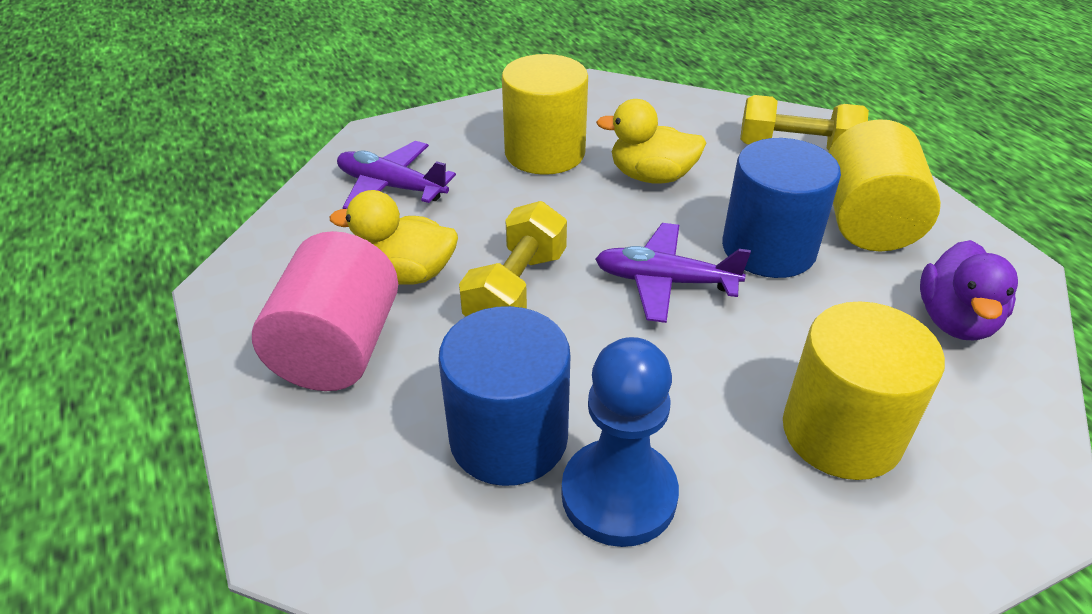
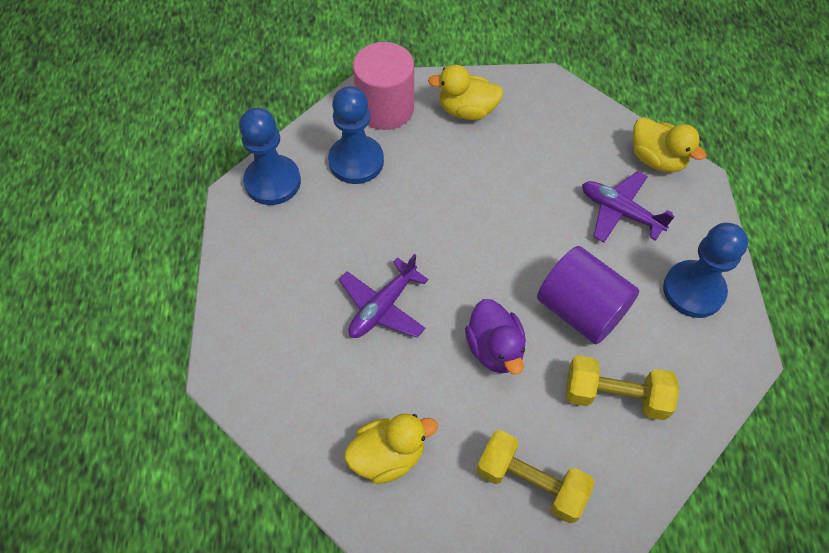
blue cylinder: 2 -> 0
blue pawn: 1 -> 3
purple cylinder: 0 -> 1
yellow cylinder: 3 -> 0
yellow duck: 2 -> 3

## [REQUIRED ACTION]
Extract each line holding the word "cylinder" from the records.

## [TASK SOLUTION]
blue cylinder: 2 -> 0
purple cylinder: 0 -> 1
yellow cylinder: 3 -> 0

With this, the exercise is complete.